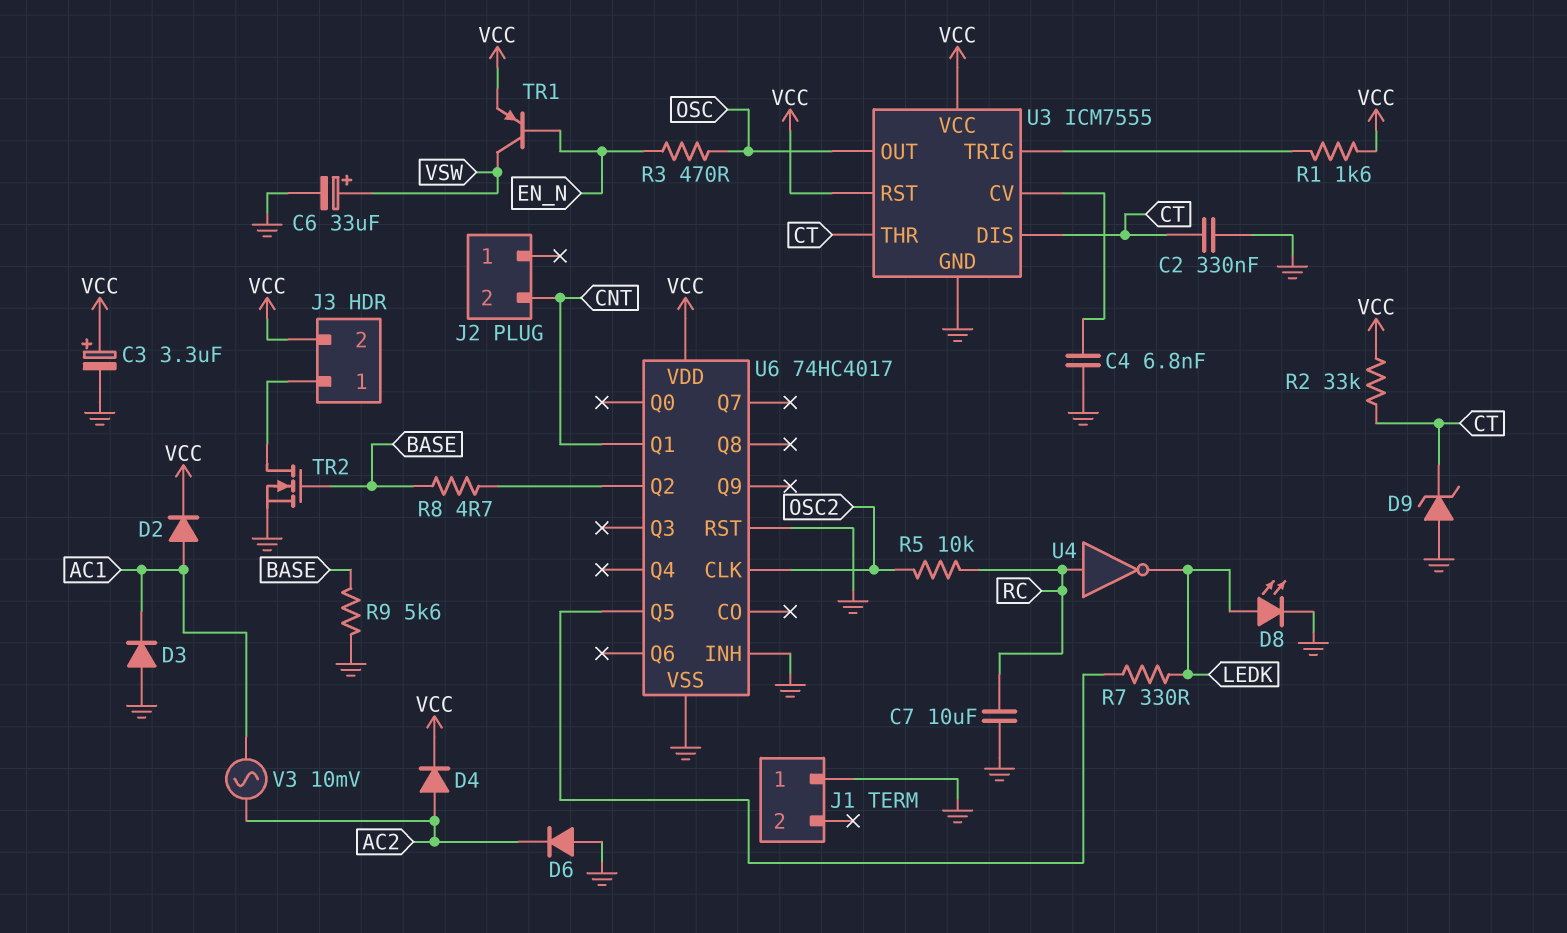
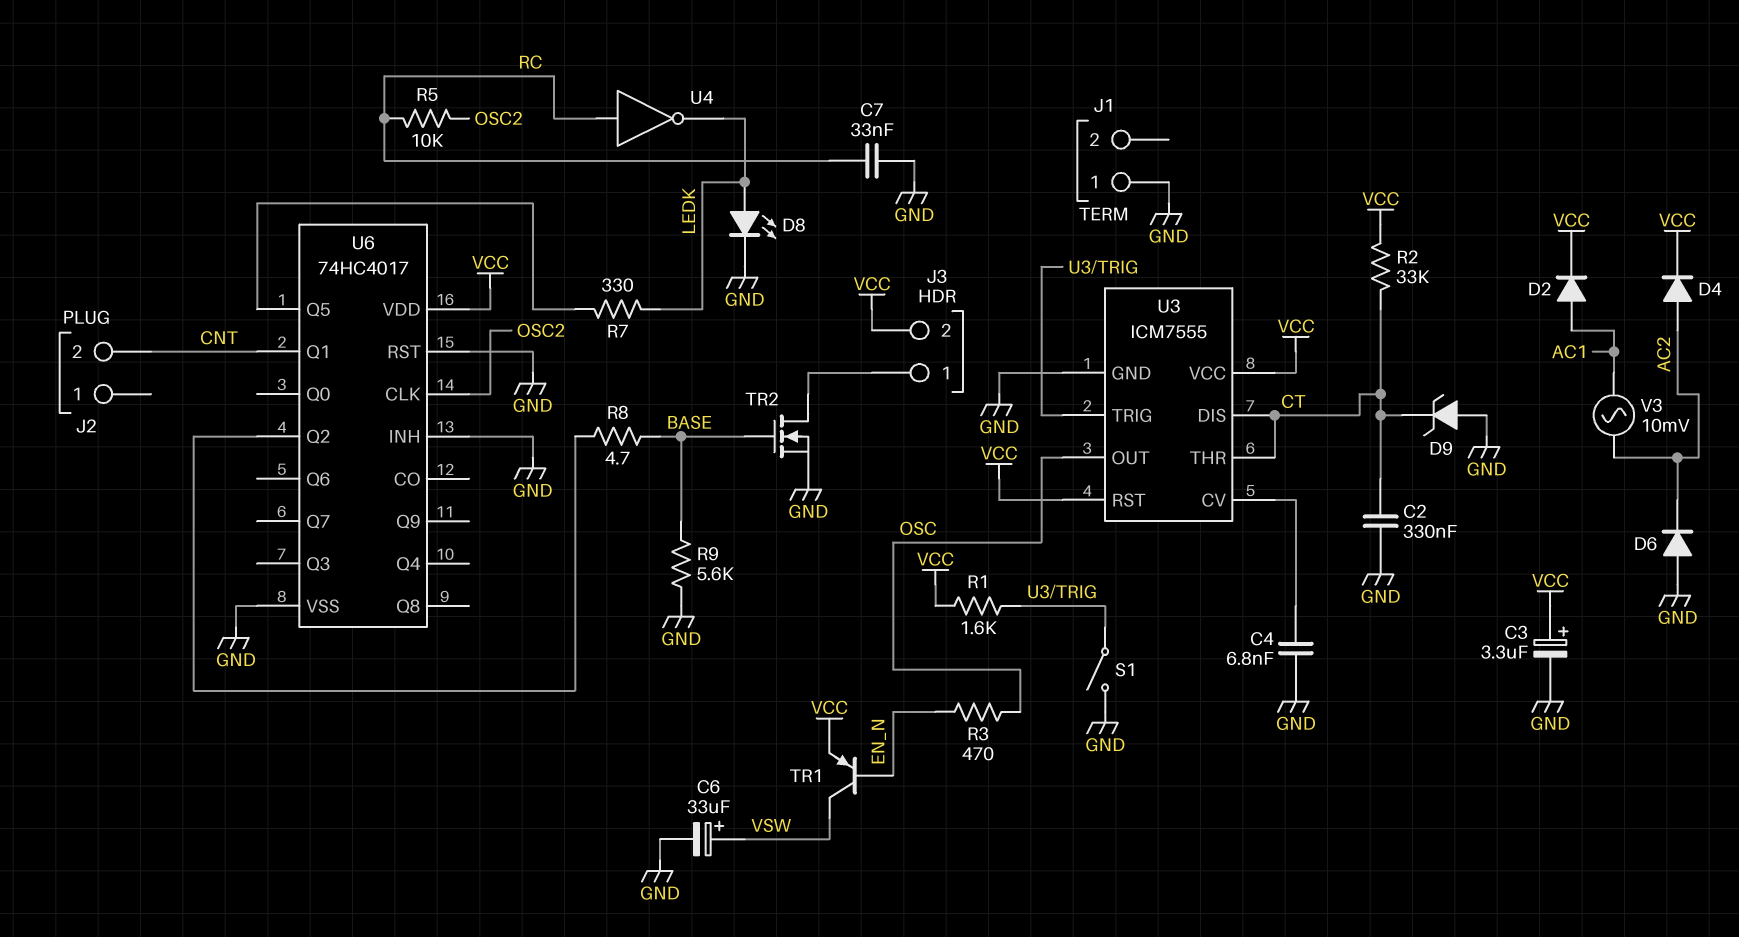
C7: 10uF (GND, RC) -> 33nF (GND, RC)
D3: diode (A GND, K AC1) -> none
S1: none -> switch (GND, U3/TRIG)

...

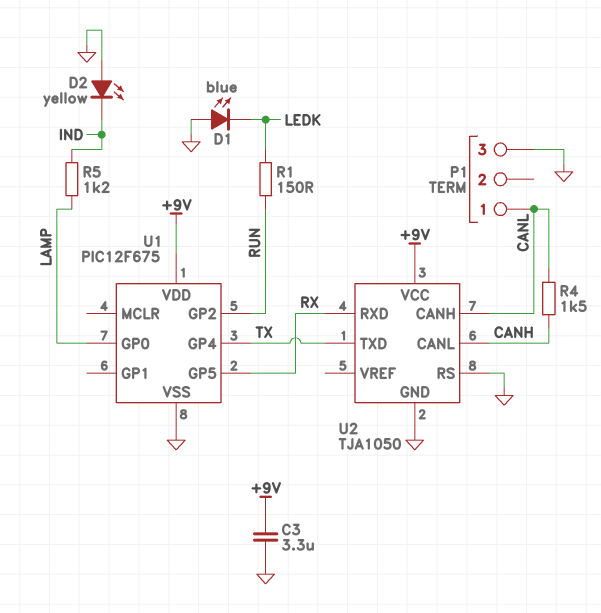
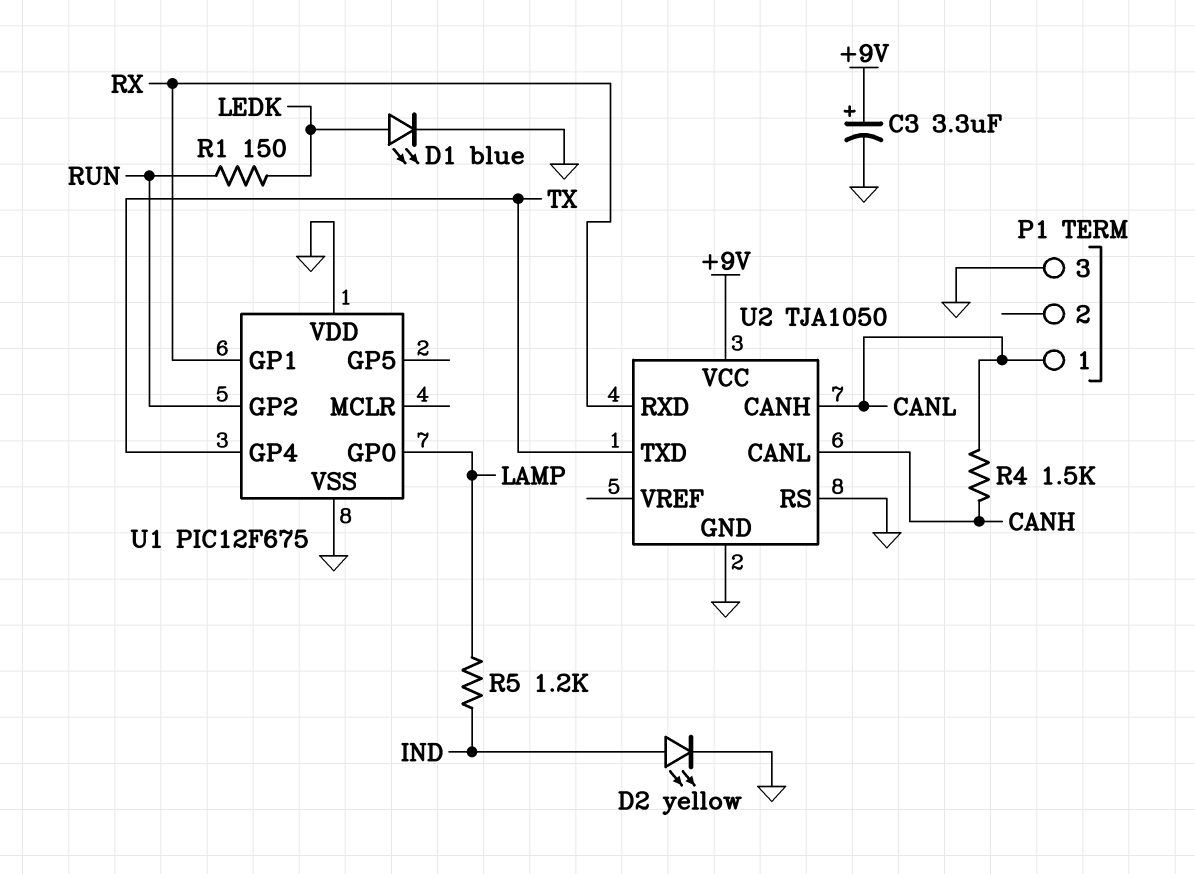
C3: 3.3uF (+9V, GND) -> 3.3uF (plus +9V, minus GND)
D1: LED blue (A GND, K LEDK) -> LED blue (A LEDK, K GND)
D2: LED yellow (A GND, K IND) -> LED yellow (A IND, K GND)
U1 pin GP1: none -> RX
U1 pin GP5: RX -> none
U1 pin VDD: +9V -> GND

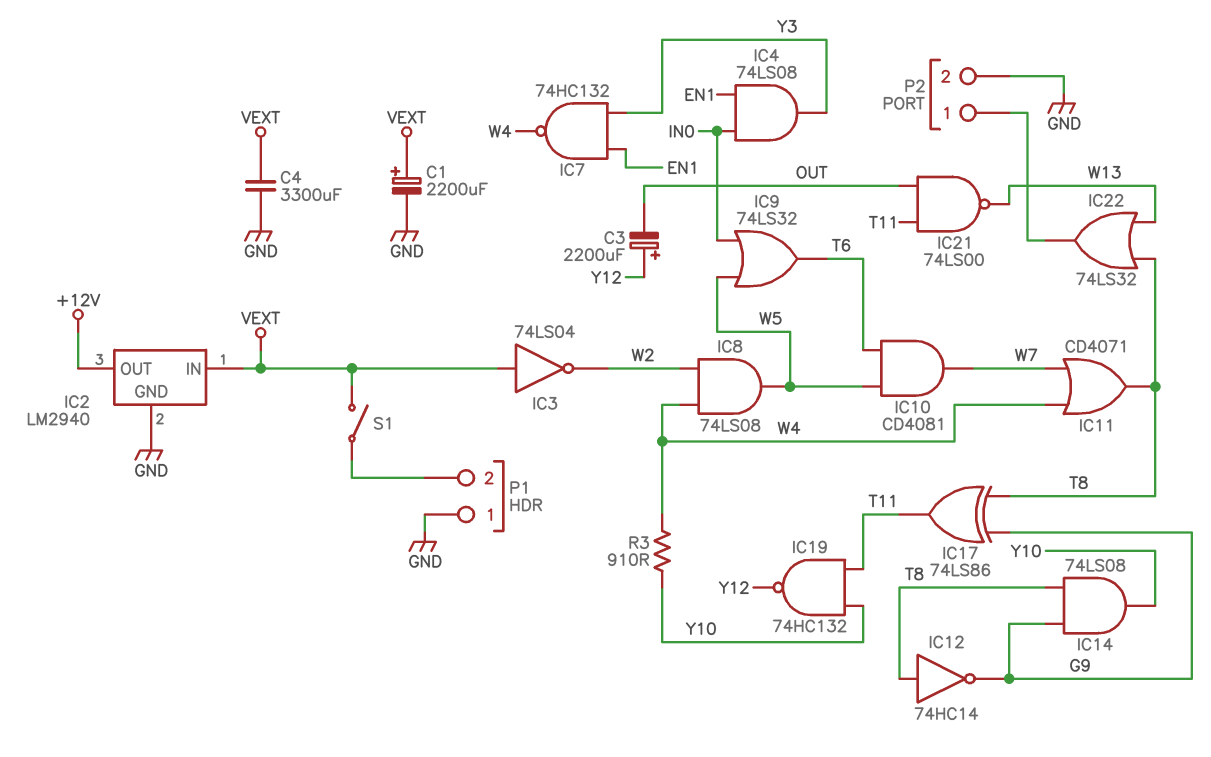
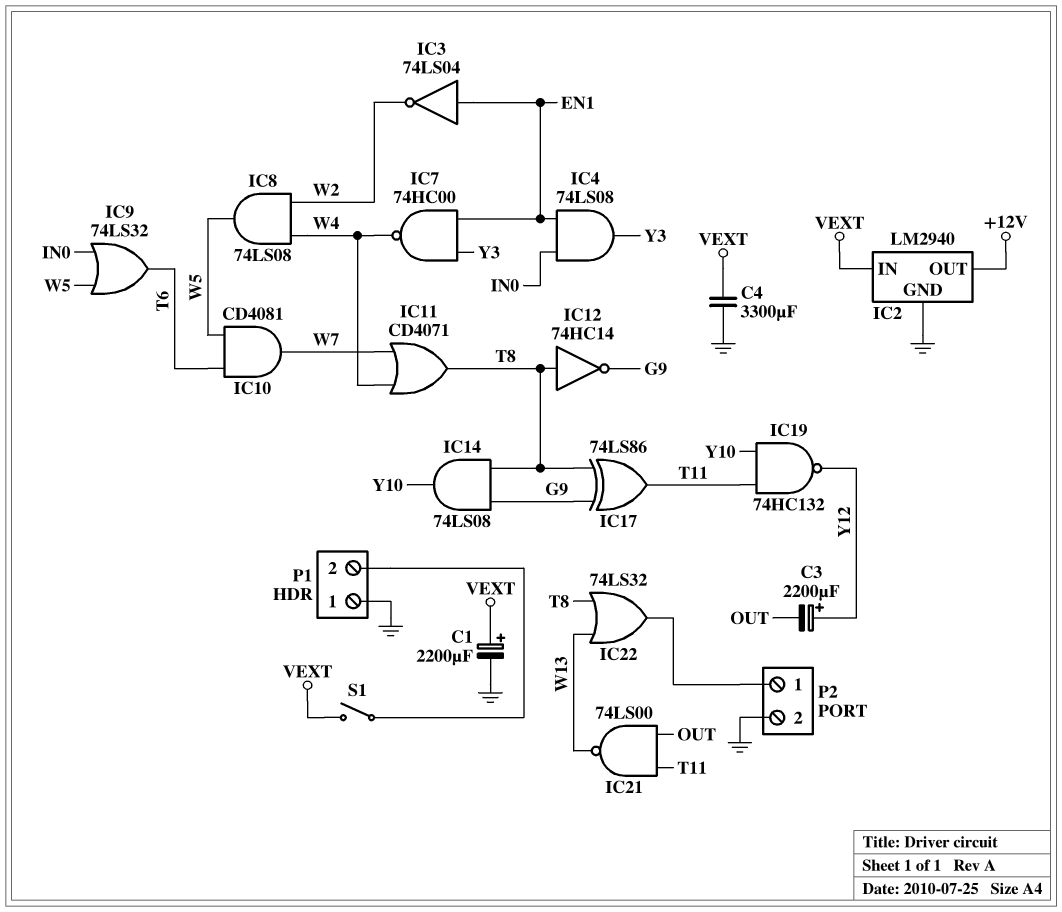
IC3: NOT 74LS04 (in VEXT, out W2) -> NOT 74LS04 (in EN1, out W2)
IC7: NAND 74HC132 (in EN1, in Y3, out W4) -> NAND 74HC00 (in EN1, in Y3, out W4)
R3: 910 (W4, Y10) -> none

* _The task_
Report every line of the data above that contains the string "none" by copying it in full.

* _Solution to the exercise_
D3: diode (A GND, K AC1) -> none
S1: none -> switch (GND, U3/TRIG)
U1 pin GP1: none -> RX
U1 pin GP5: RX -> none
R3: 910 (W4, Y10) -> none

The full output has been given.